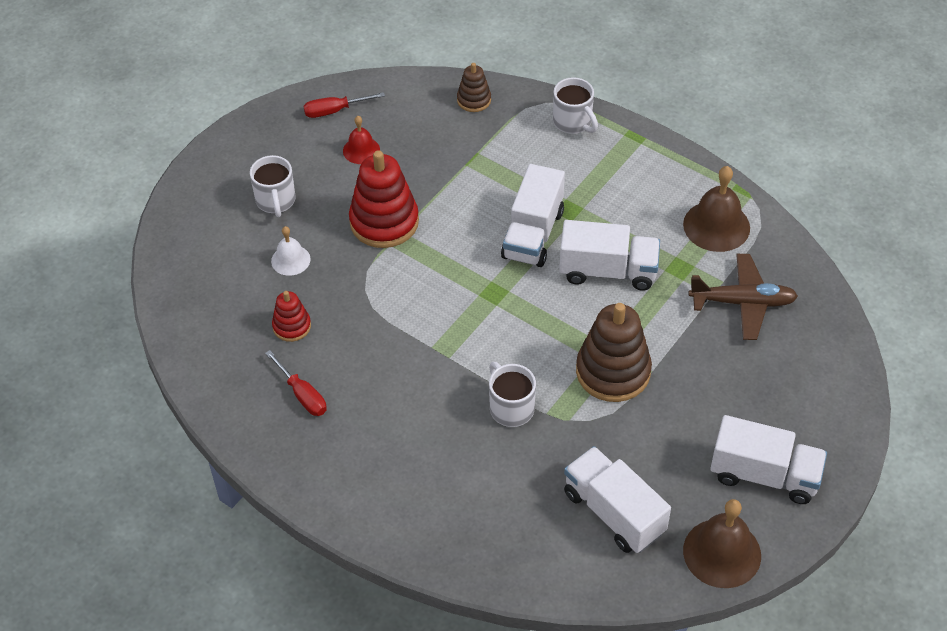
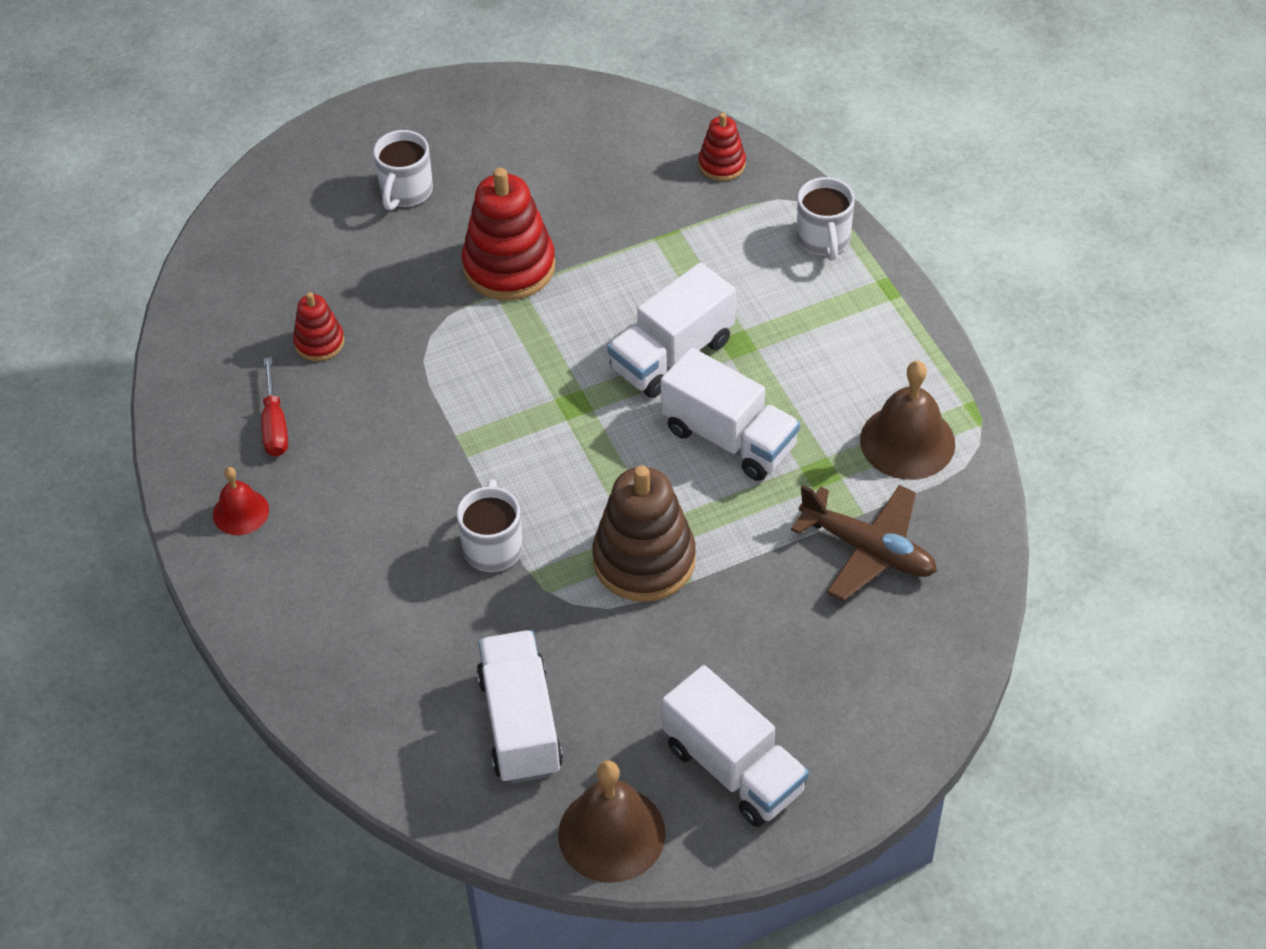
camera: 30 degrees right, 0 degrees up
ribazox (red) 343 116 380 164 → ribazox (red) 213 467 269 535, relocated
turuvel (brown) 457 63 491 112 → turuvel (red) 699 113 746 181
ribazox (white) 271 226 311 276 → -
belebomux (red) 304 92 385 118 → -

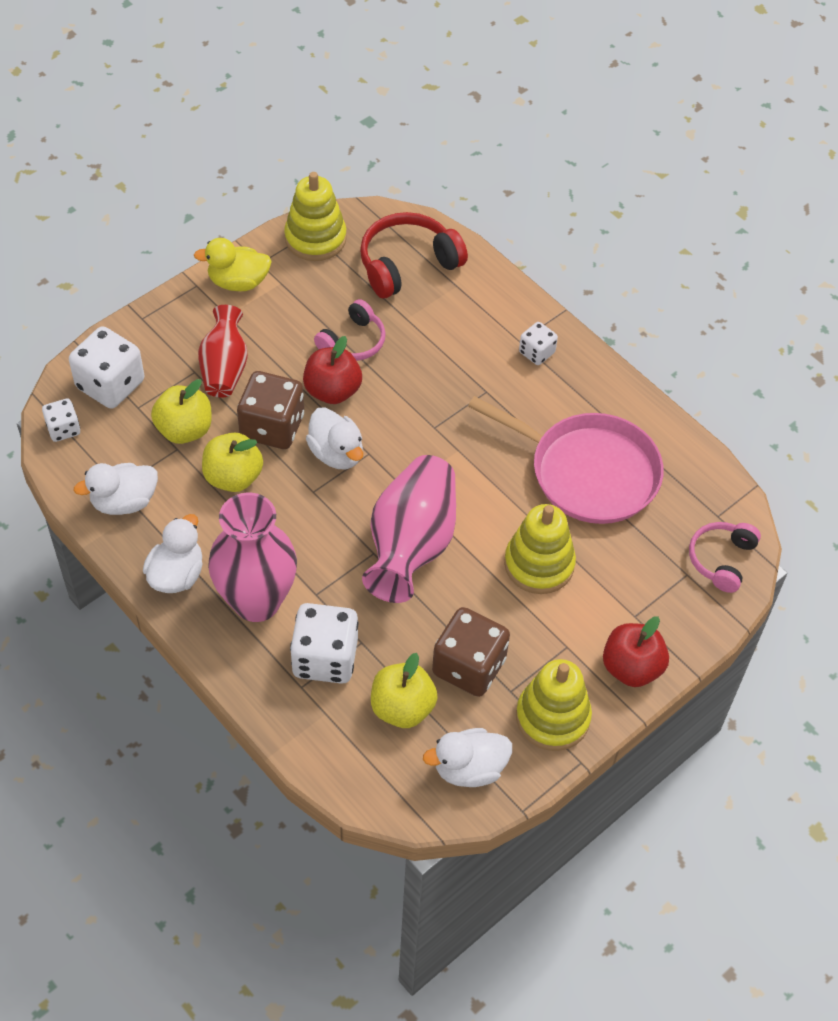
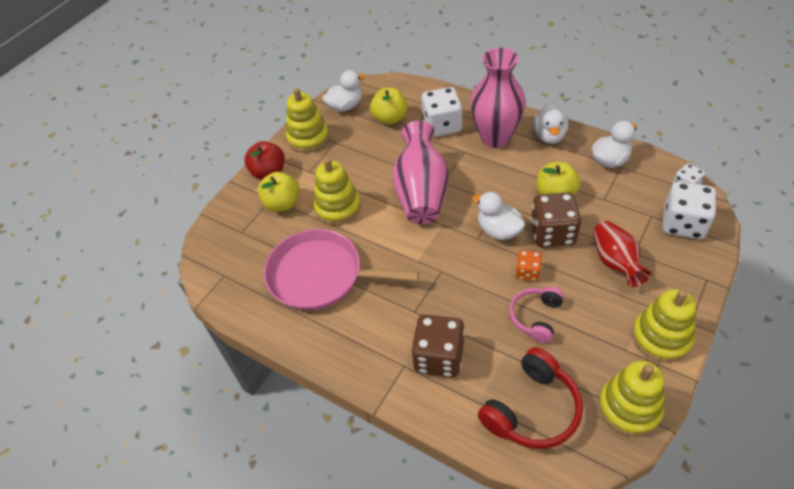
camera: 170 degrees right, 5 degrees down
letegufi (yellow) 151 379 212 444 → letegufi (yellow) 258 172 300 212, relocated
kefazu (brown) 432 607 510 697 → kefazu (brown) 411 314 465 378, relocated
letegufi (red) 303 336 362 404 → kefazu (orange) 516 250 542 281
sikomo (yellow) 194 238 272 291 → turuvel (yellow) 632 289 696 363
kefazu (white) 519 322 558 365 → -
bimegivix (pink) 689 522 761 593 → -

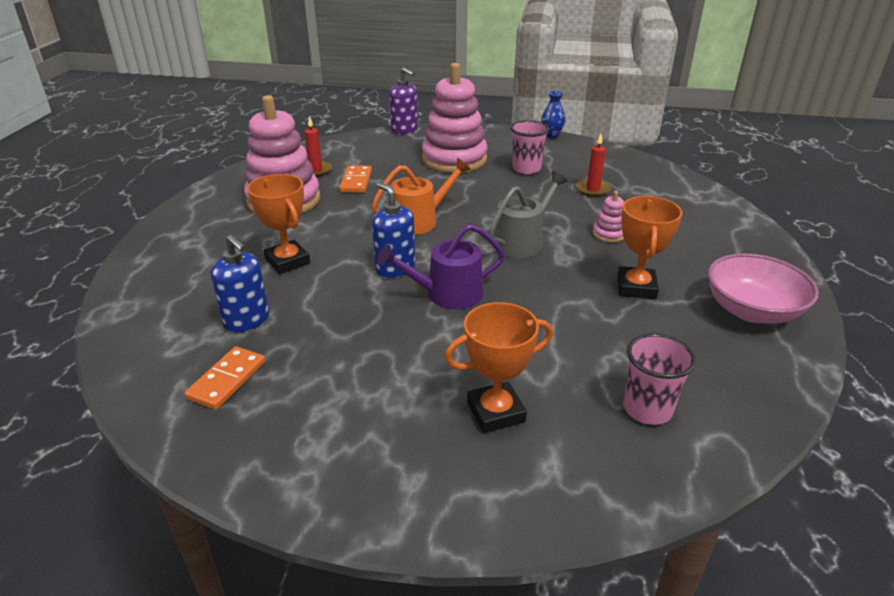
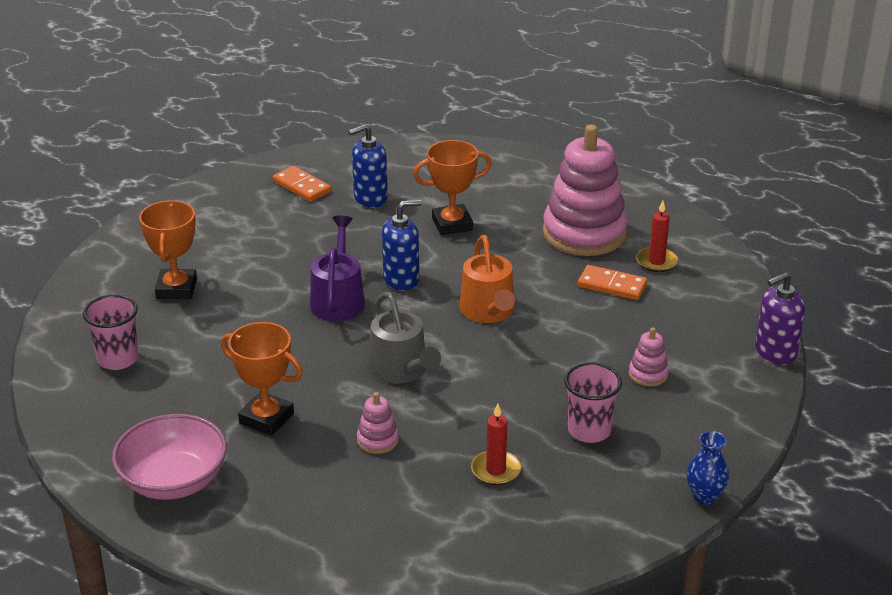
camera: 110 degrees right, 0 degrees up
turuvel (pink) 422 63 488 173 → turuvel (pink) 629 327 669 386, x0.41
▬▬▬▬▬▬▬▬▬▬
• **REQUIRED ACTION**
Would you restate word for word each line from the one that holds "belebomux (red) 304" to the end of the material, both ends included, without the pictures?

• **WRITTEN RESPONSE**
belebomux (red) 304 92 385 118 → -

camera: 170 degrees right, 5 degrees down
letegufi (yellow) 151 379 212 444 → letegufi (yellow) 258 172 300 212, relocated
kefazu (brown) 432 607 510 697 → kefazu (brown) 411 314 465 378, relocated
letegufi (red) 303 336 362 404 → kefazu (orange) 516 250 542 281
sikomo (yellow) 194 238 272 291 → turuvel (yellow) 632 289 696 363
kefazu (white) 519 322 558 365 → -
bimegivix (pink) 689 522 761 593 → -

camera: 110 degrees right, 0 degrees up
turuvel (pink) 422 63 488 173 → turuvel (pink) 629 327 669 386, x0.41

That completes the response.